## Activity
Report every line of the records below that contains the word "plate".

Dataset excerpts

--

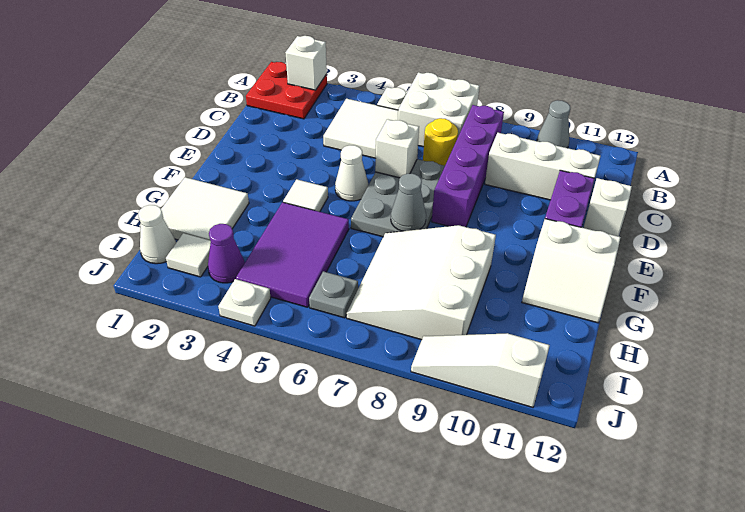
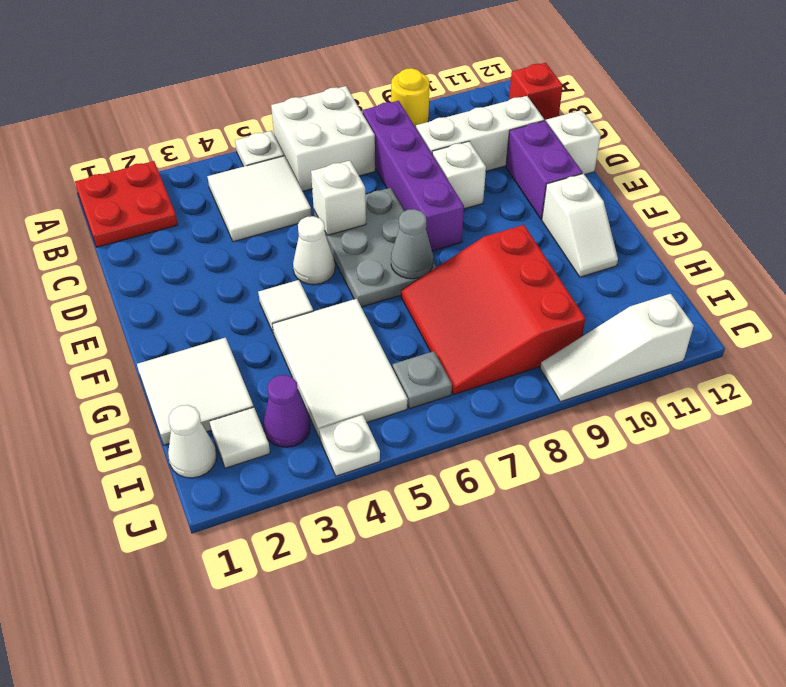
white brick A2 level 2 -> white brick D9 level 1
grey cone A10 level 1 -> none
none -> red brick B12 level 1
yellow round brick C7 level 1 -> yellow round brick A9 level 1
white slope F11:G12 level 1 top F -> white slope F11:G11 level 1 top F
purple tile G4:I5 level 1 -> white tile G4:I5 level 1
white slope G7:I9 level 1 top 9 -> red slope G7:I9 level 1 top 9

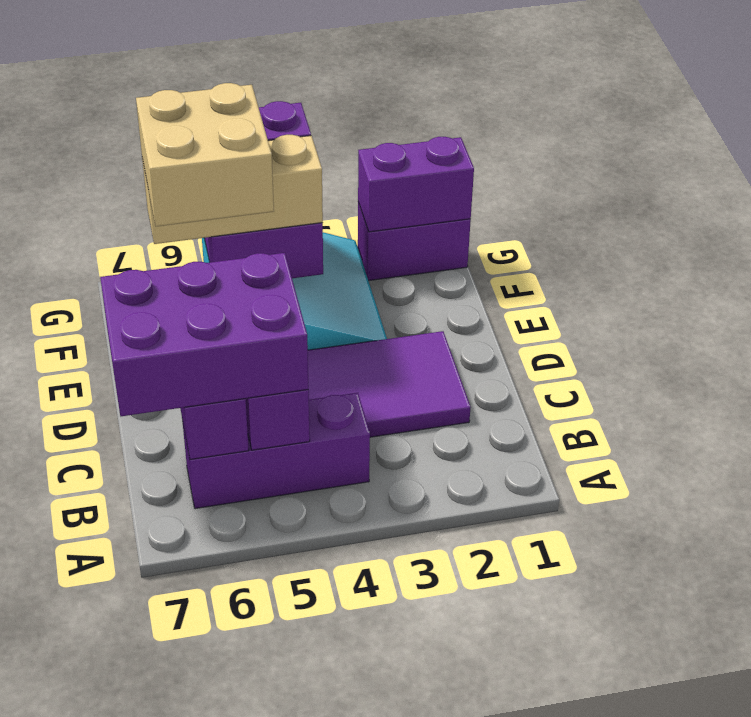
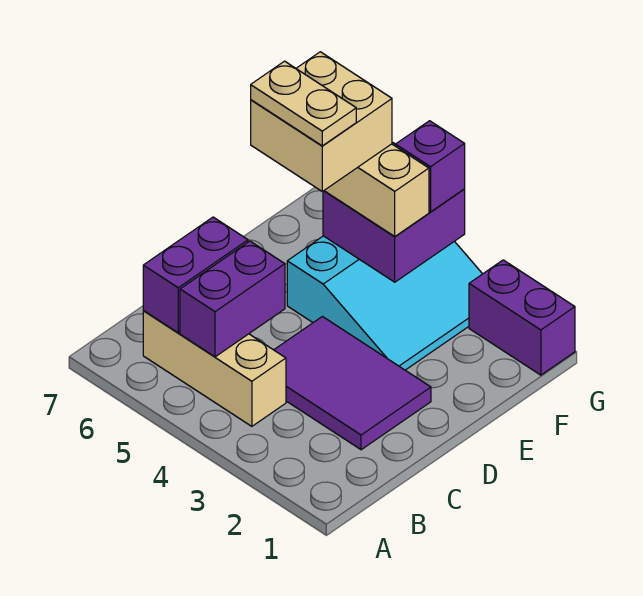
purple brick B4:B6 level 1 -> tan brick B4:B6 level 1
purple brick B5:C7 level 3 -> none
none -> tan plate E5:E6 level 5
purple brick G1:G2 level 2 -> none

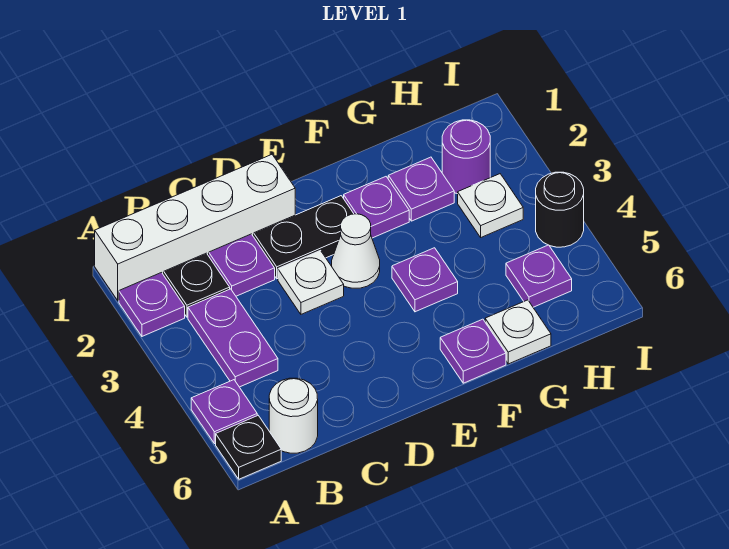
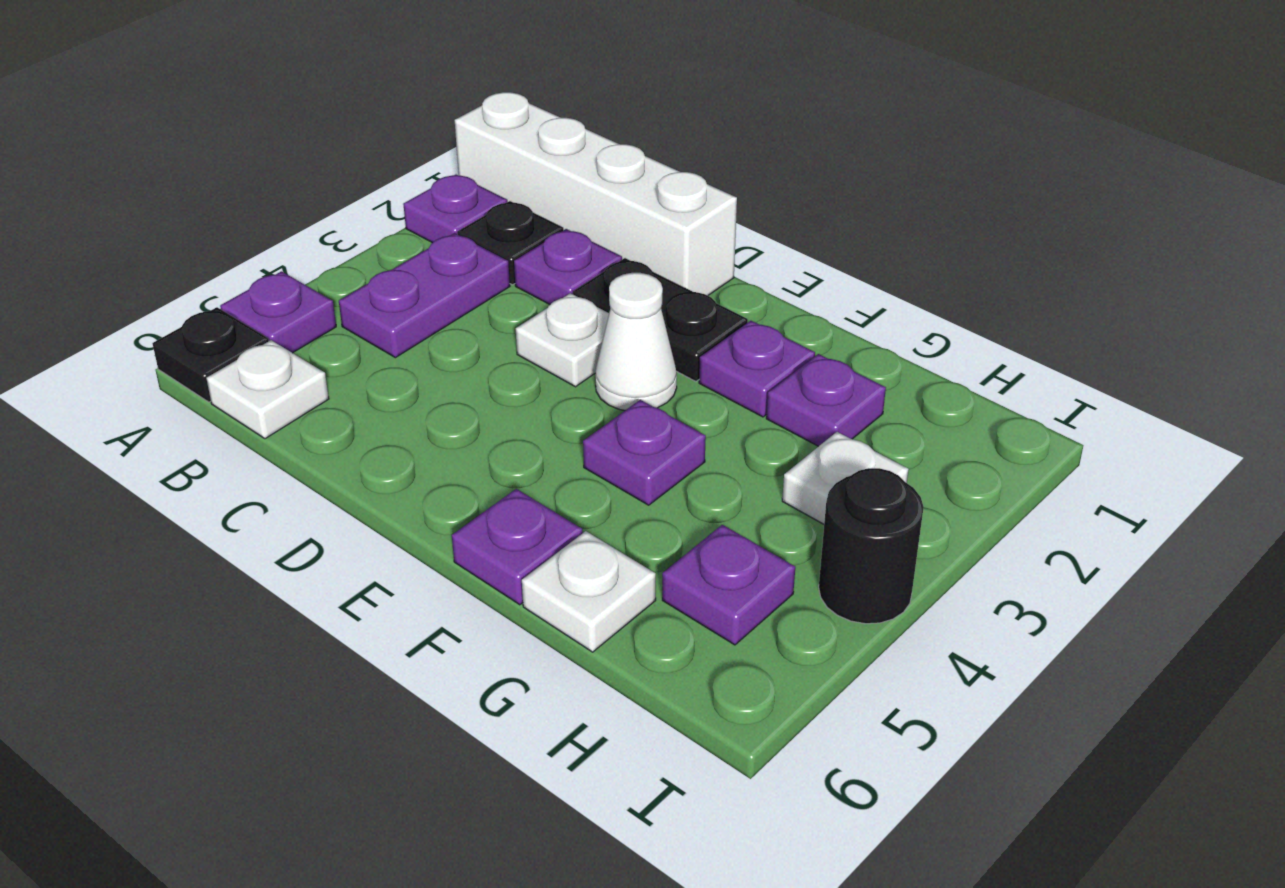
white round brick B6 level 1 -> white plate B6 level 1
purple round brick H2 level 1 -> none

--

## Response box
none -> tan plate E5:E6 level 5
white round brick B6 level 1 -> white plate B6 level 1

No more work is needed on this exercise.